Brief: Starting at the line below holding "camera: 35 degrees right, 5 degrees down" and stopping at the line holding "to (891, 510)", print every line exactly, both ends included, and leave the rest out.

___ Information supplied

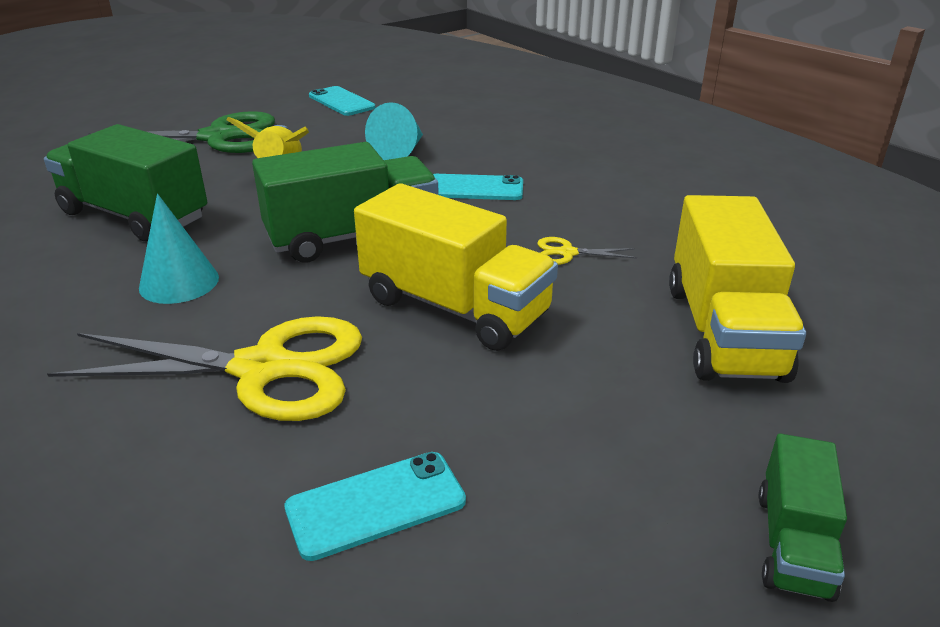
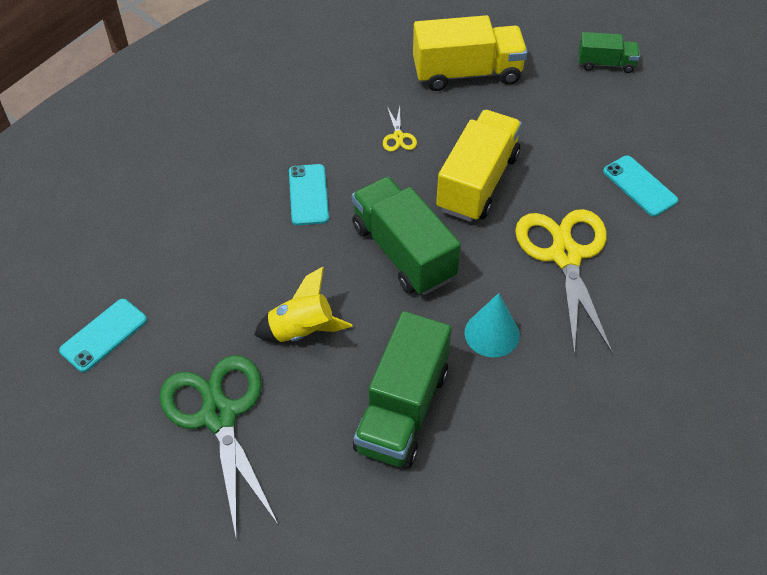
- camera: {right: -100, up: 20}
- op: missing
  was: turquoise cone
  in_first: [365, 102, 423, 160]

______
___ Information supplied

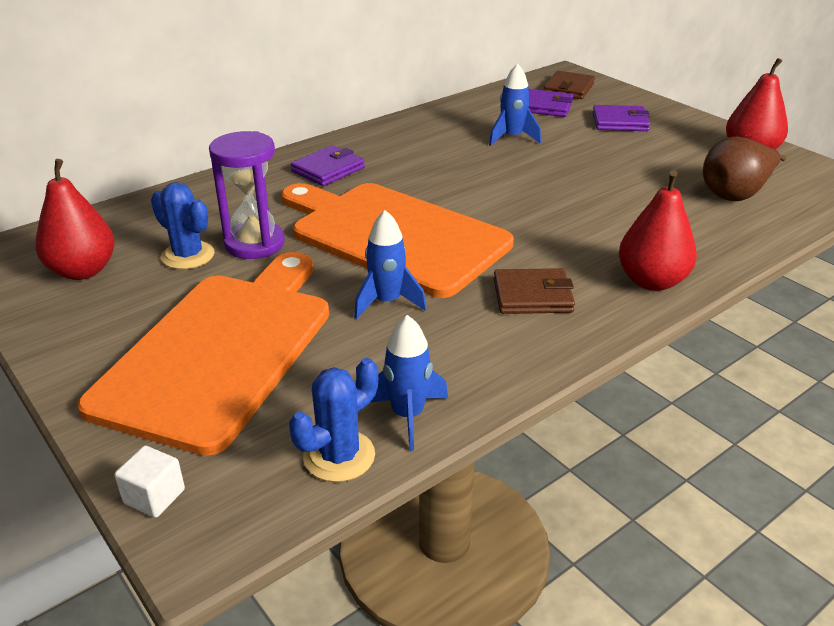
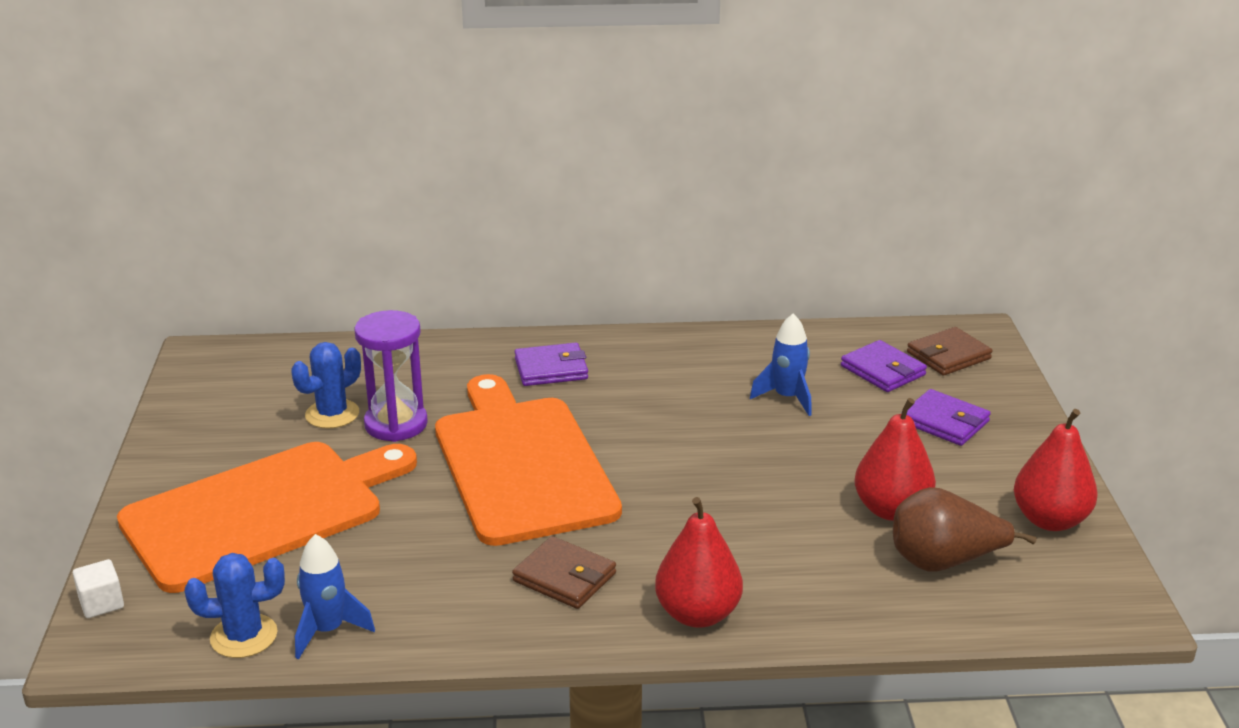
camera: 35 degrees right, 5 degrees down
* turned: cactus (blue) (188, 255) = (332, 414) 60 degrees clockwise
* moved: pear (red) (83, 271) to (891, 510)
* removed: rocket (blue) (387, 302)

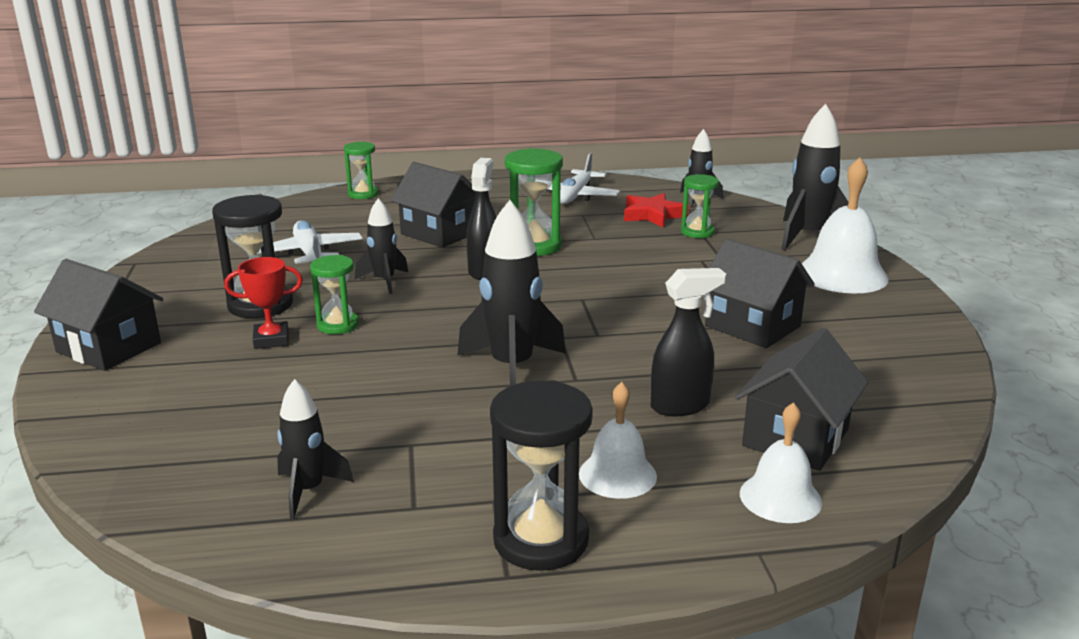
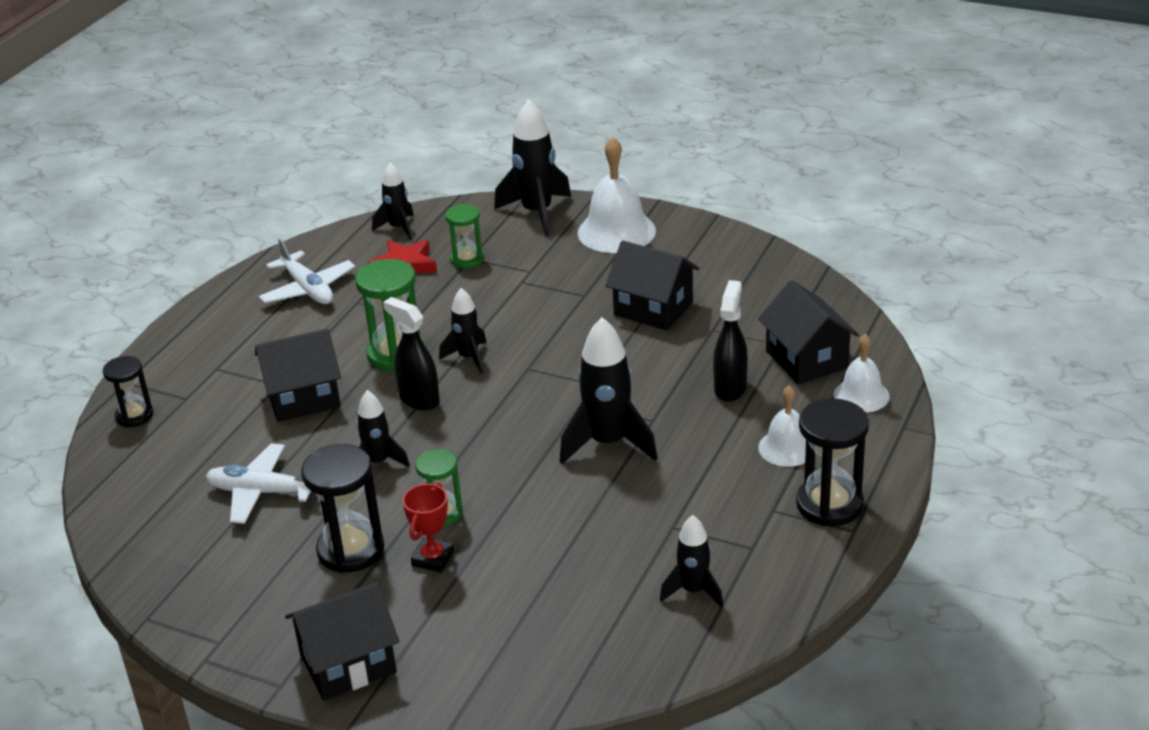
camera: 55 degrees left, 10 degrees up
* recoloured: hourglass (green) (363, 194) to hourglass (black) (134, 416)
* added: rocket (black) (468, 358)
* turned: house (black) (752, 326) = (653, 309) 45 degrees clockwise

______

Final answer:
camera: 35 degrees right, 5 degrees down
* turned: cactus (blue) (188, 255) = (332, 414) 60 degrees clockwise
* moved: pear (red) (83, 271) to (891, 510)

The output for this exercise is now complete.